TASK OBJECTIVE:
Scan the data below and pick out the lines containing the word "tile".

[Source data]
--------------------------------

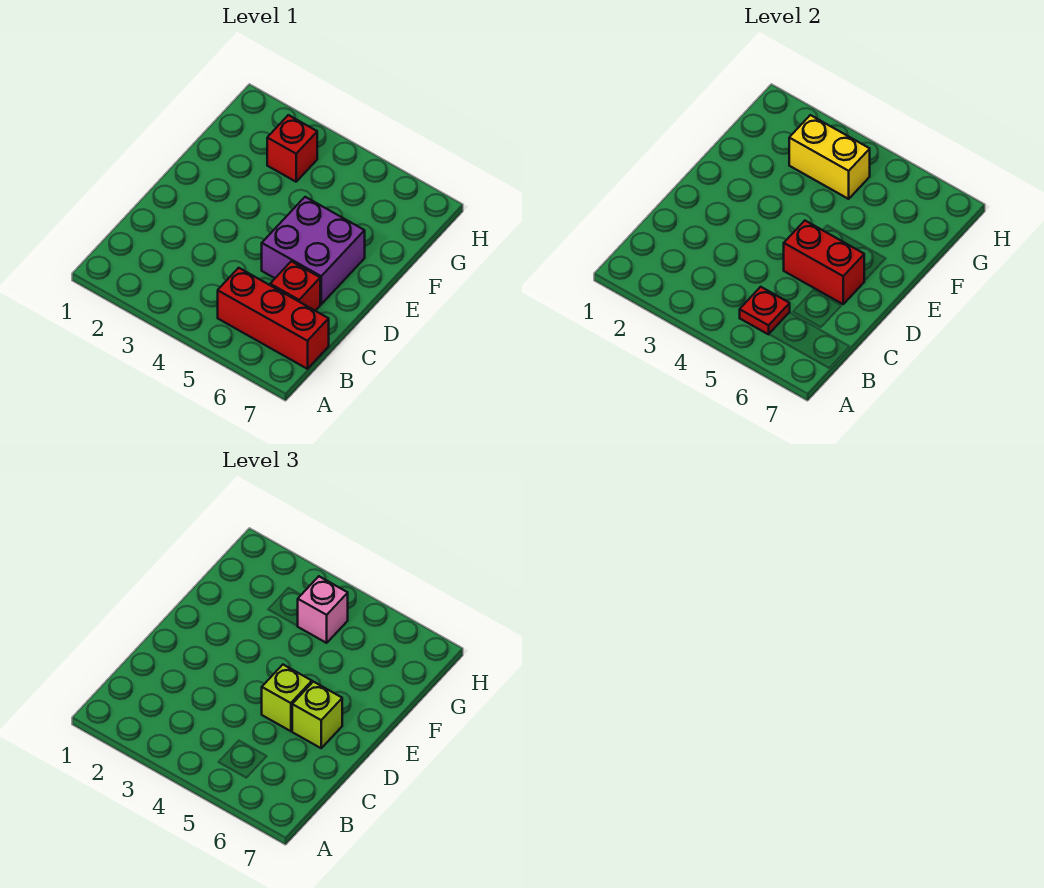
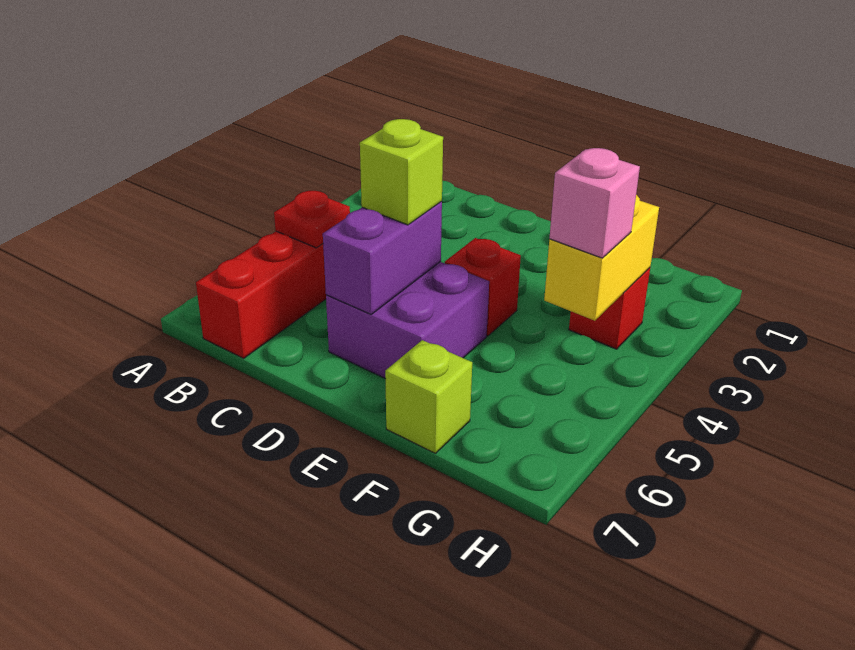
red brick C6 level 1 -> red brick E4 level 1
red brick D5:D6 level 2 -> purple brick D5:D6 level 2
lime brick D6 level 3 -> lime brick F7 level 1

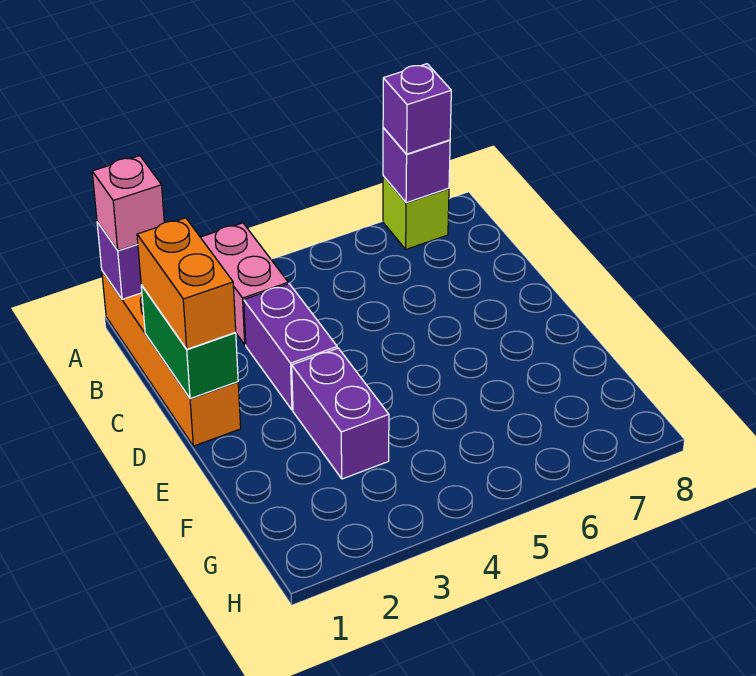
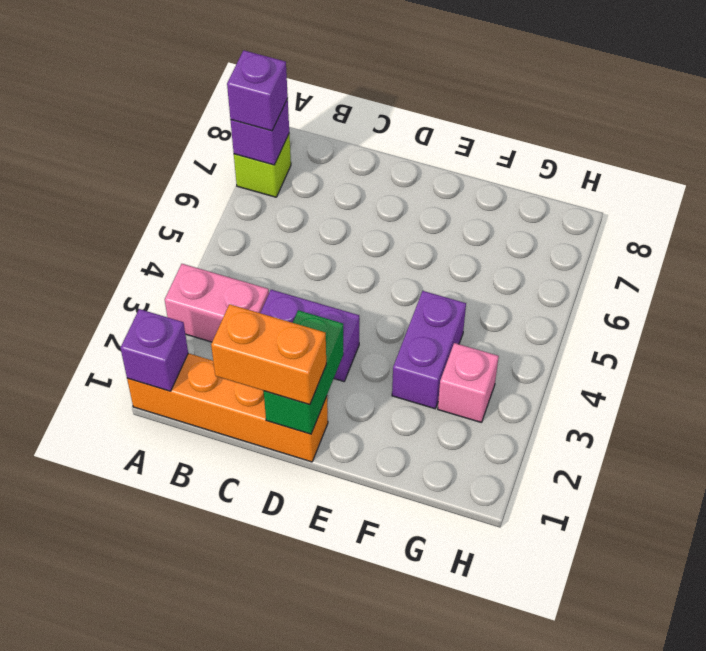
pink brick A1 level 3 -> pink brick G3 level 1
green brick C1:D1 level 2 -> green brick D1:D2 level 2
purple brick E3:F3 level 1 -> purple brick F3:F4 level 1

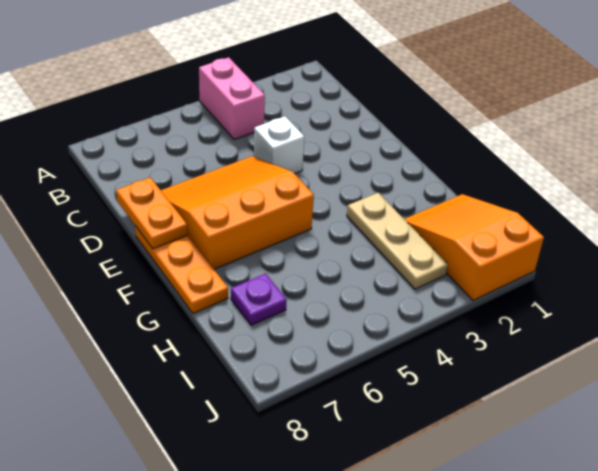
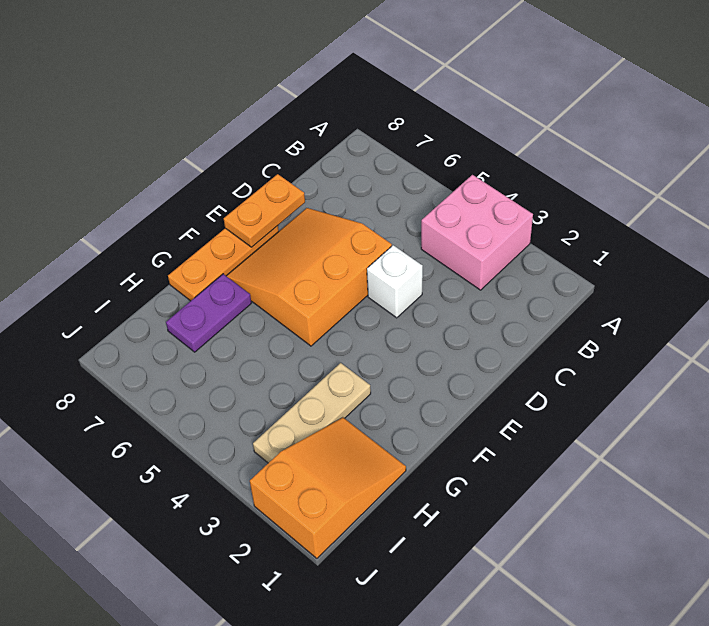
pink brick A4:B4 level 1 -> pink brick A3:B4 level 1
orange slope D5:F7 level 1 top F -> orange slope D5:F7 level 1 top 5
purple plate H7 level 1 -> purple plate G7:H7 level 1

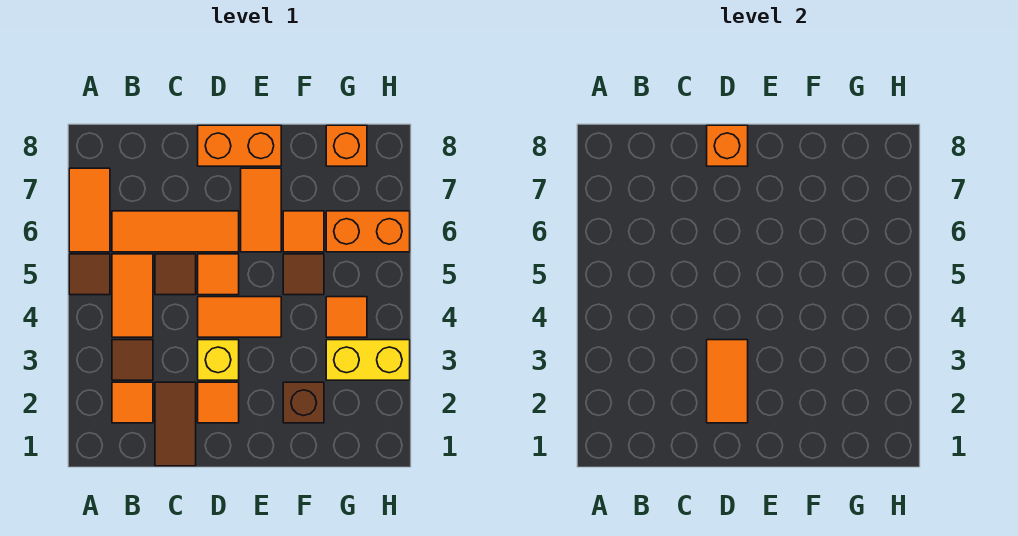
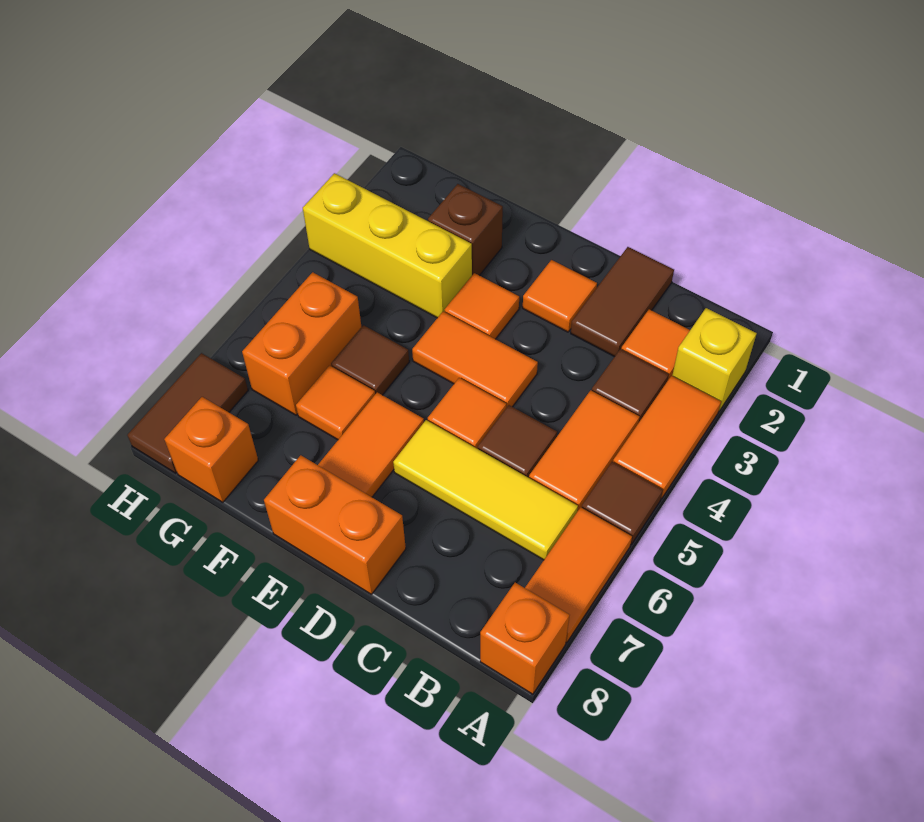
orange tile B6:D6 level 1 -> yellow tile B6:D6 level 1
orange tile D2:D3 level 2 -> orange tile A3:A4 level 1
yellow brick D3 level 1 -> yellow brick A2 level 1
orange brick D8 level 2 -> orange brick A8 level 1
yellow brick G3:H3 level 1 -> yellow brick F3:H3 level 1
orange tile G4 level 1 -> orange tile E3 level 1
orange brick G6:H6 level 1 -> orange brick G5:G6 level 1
none -> brown tile H7:H8 level 1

--------------------------------

WRITTEN RESPONSE:
orange tile B6:D6 level 1 -> yellow tile B6:D6 level 1
orange tile D2:D3 level 2 -> orange tile A3:A4 level 1
orange tile G4 level 1 -> orange tile E3 level 1
none -> brown tile H7:H8 level 1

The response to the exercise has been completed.